Task statement:
Among the entries below, find the lines that hold the word "triangle" and report them.

Material provided:
____

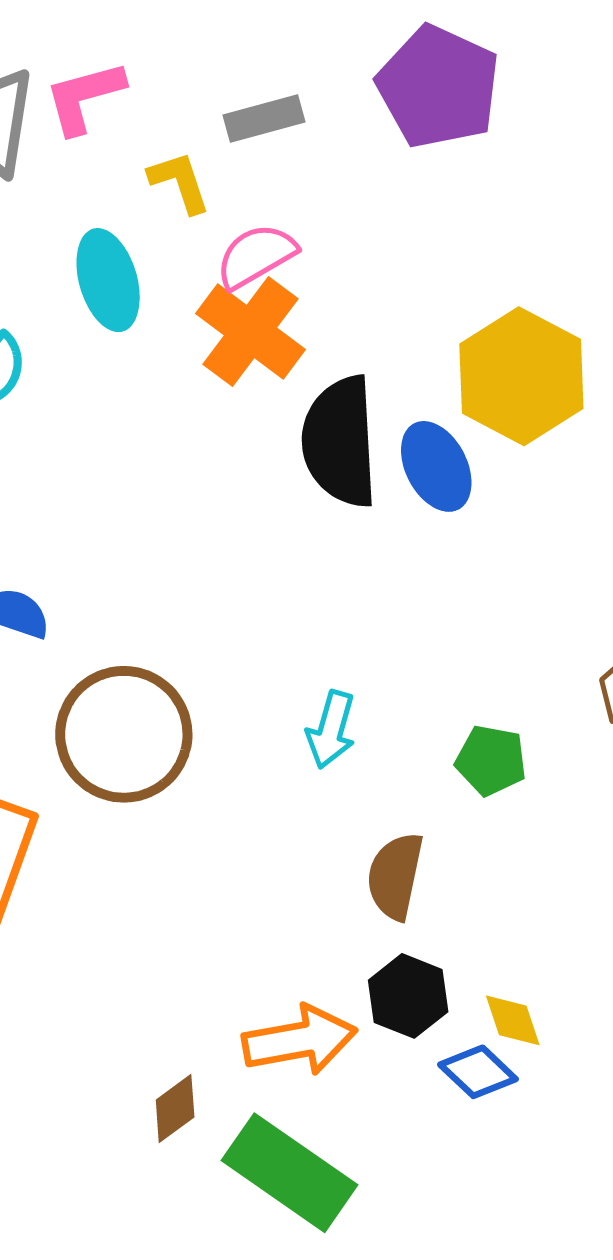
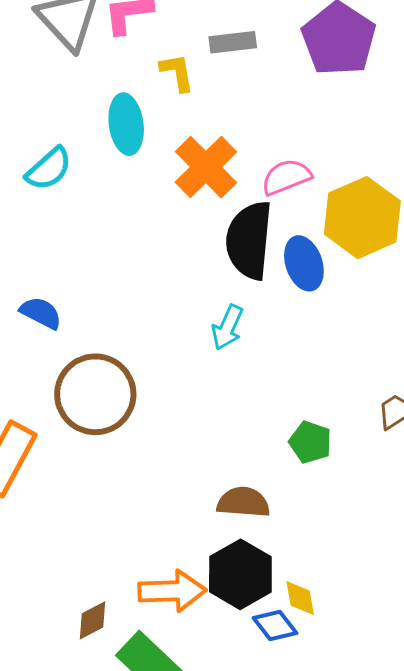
pink semicircle: (256, 256) -> (286, 177), moved
cyan arrow: (331, 730) -> (227, 327), moved
brown semicircle: (395, 876) -> (243, 502), turned 74
black hexagon: (408, 996) -> (240, 574), size x1.4

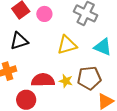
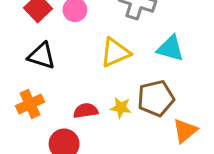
black triangle: (19, 41) -> (42, 56), turned 42
red semicircle: (43, 80) -> (86, 111), size x0.7

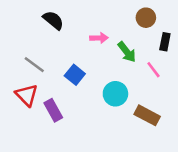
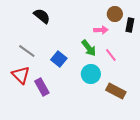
pink arrow: (99, 38) -> (101, 30), moved
black rectangle: (165, 42) -> (130, 25), moved
green arrow: (127, 52) -> (89, 48), moved
pink line: (153, 70) -> (111, 55), moved

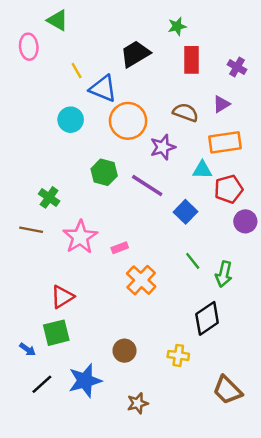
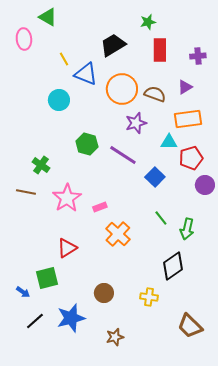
purple cross: (237, 67) -> (198, 56), turned -35
orange circle: (128, 121) -> (122, 89), moved
red triangle: (62, 297) -> (67, 248), moved

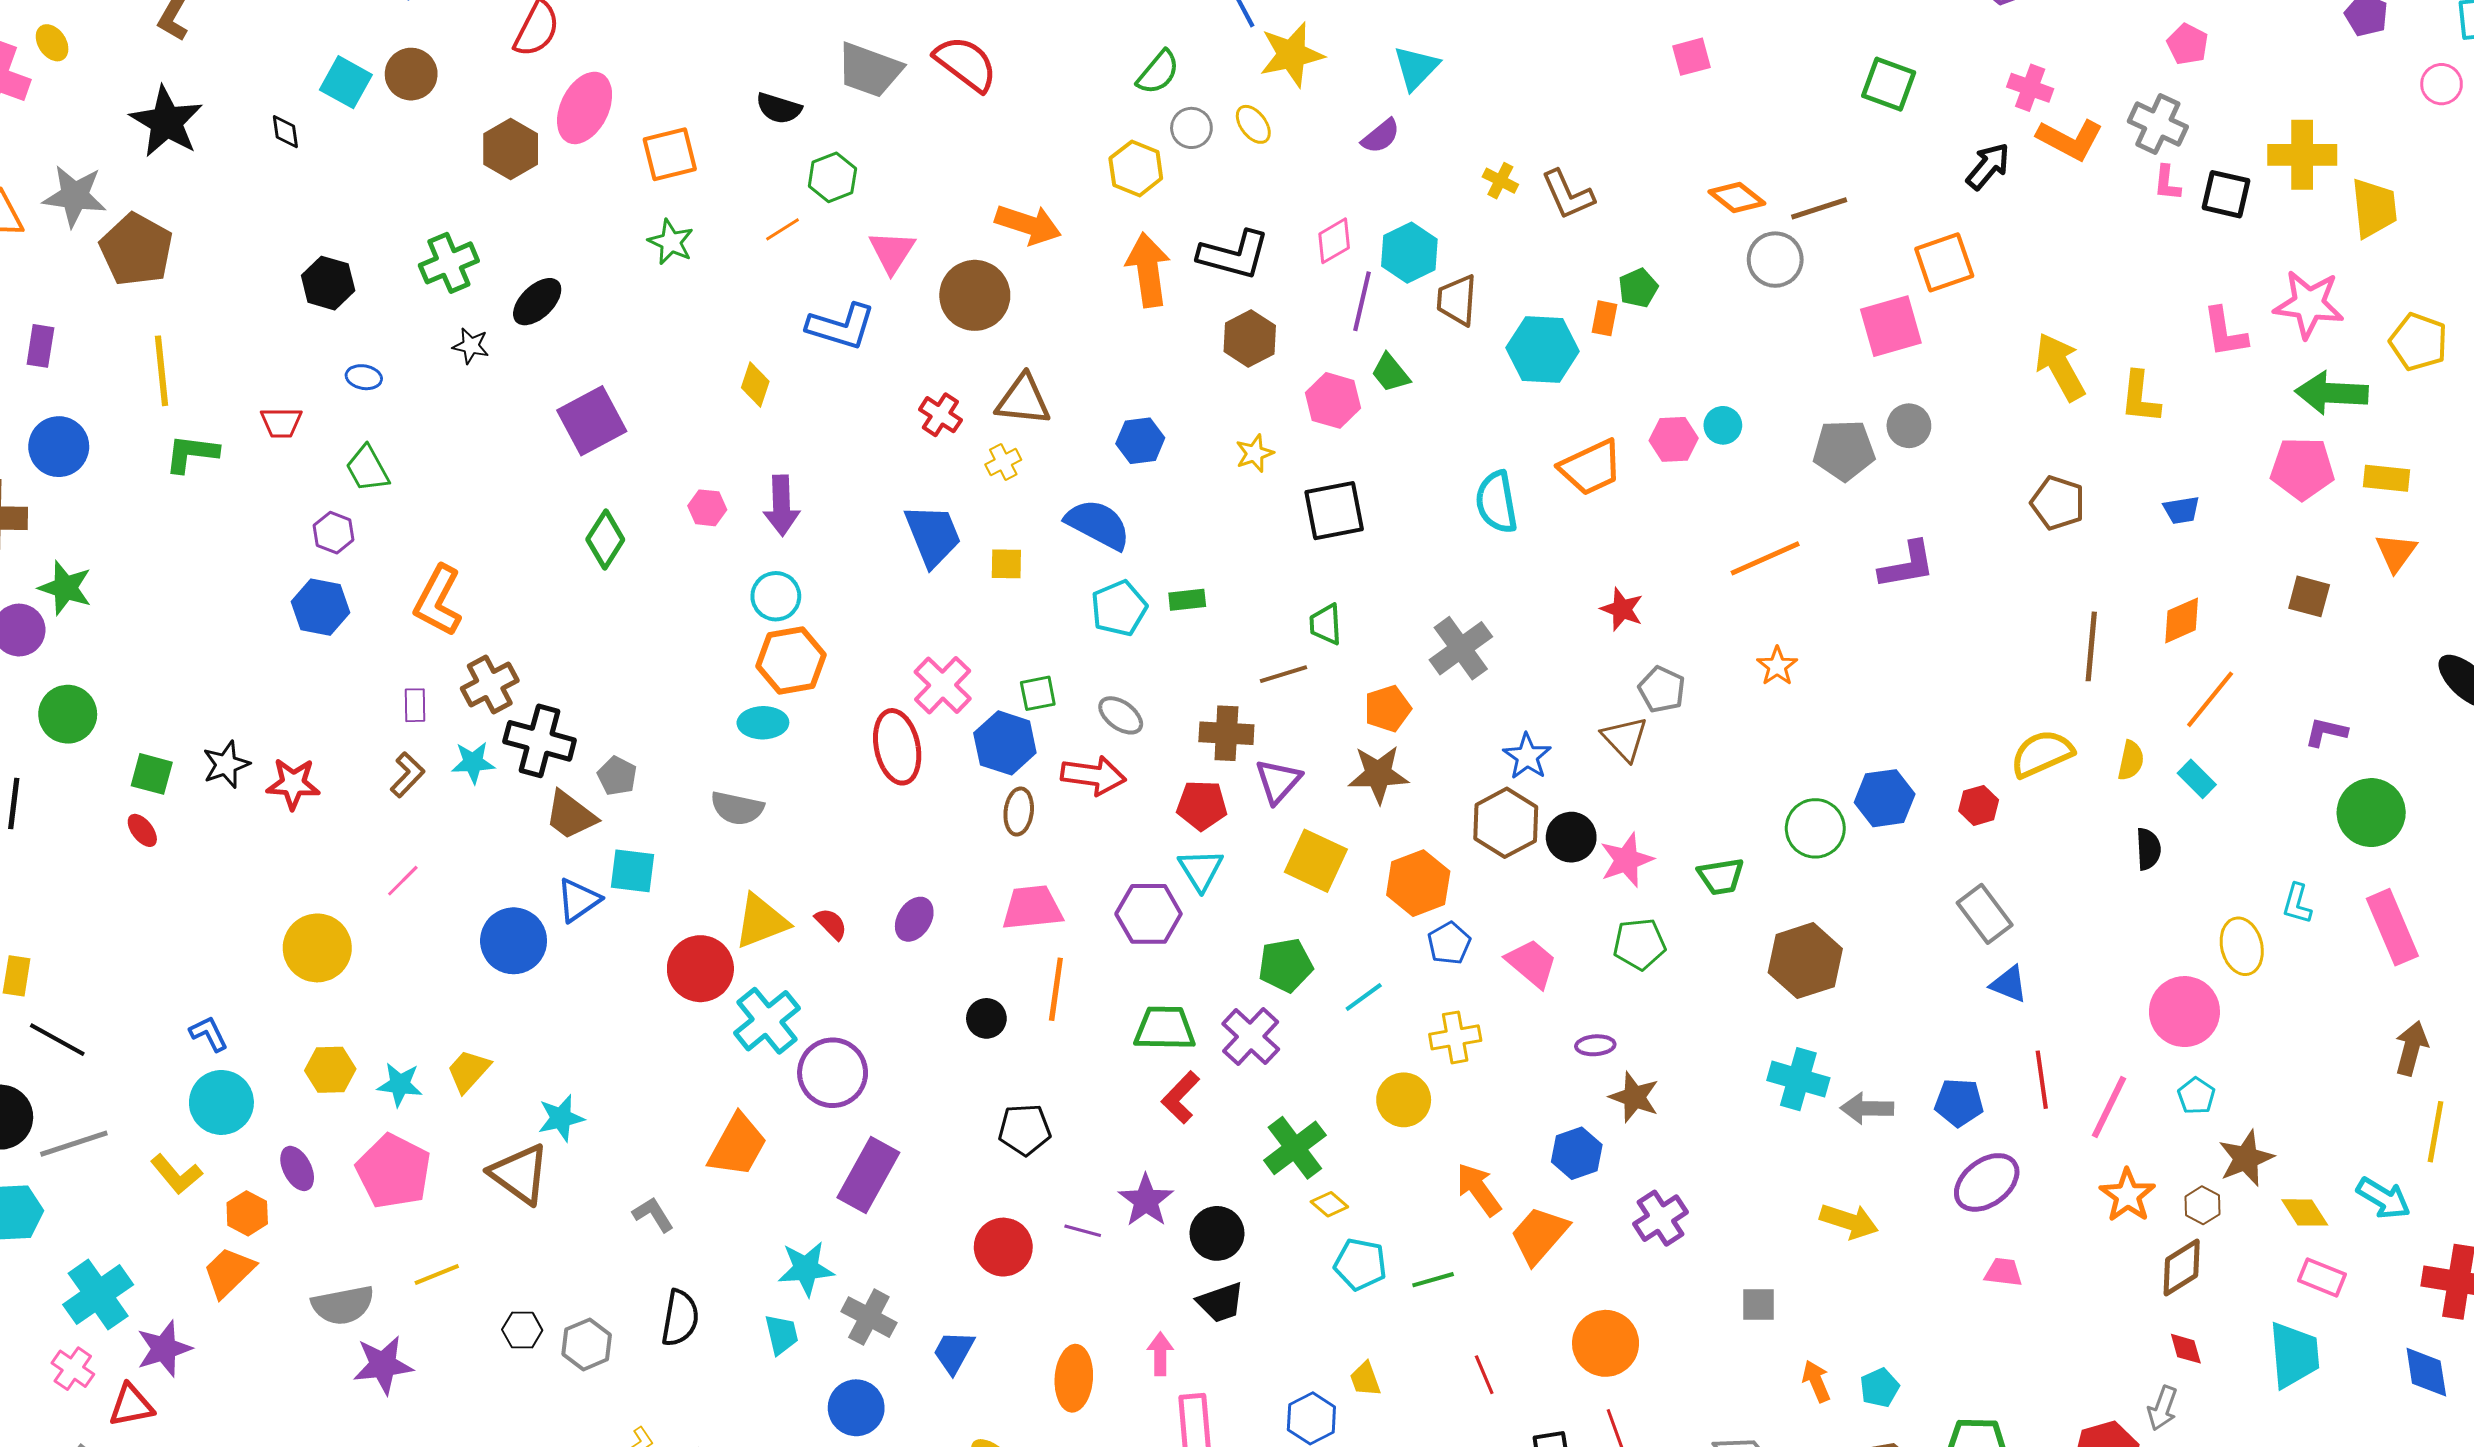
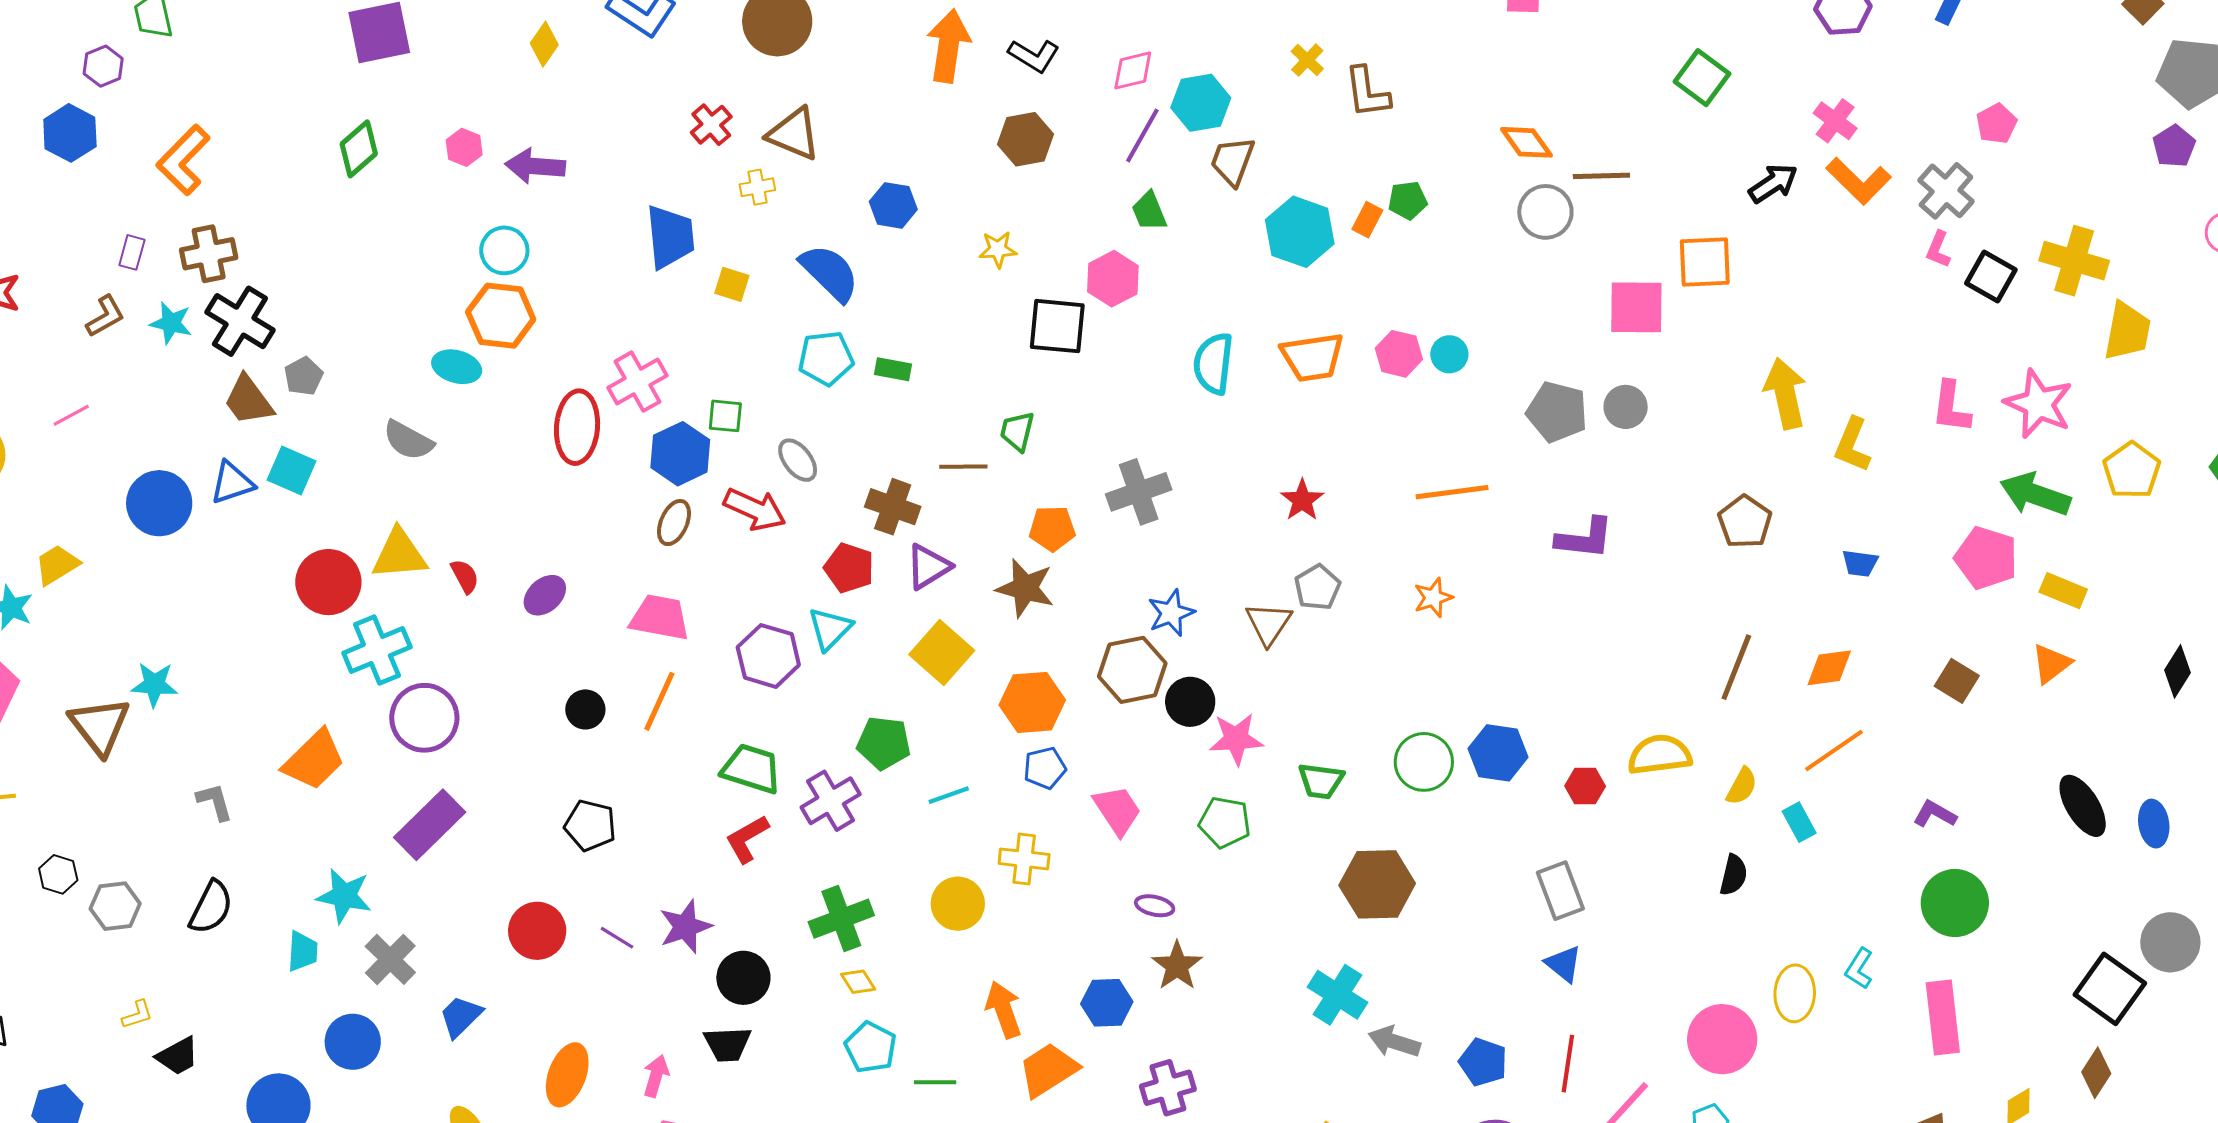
black L-shape: (1234, 255) -> (1034, 56), size x0.7
pink hexagon: (1333, 400) -> (1113, 279), moved
purple arrow: (781, 505) -> (535, 166), turned 80
yellow trapezoid: (468, 1071) -> (57, 565), moved

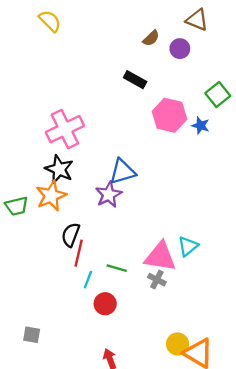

____

Response area:
black triangle: (19, 41) -> (42, 56), turned 42
red triangle: (62, 297) -> (67, 248), moved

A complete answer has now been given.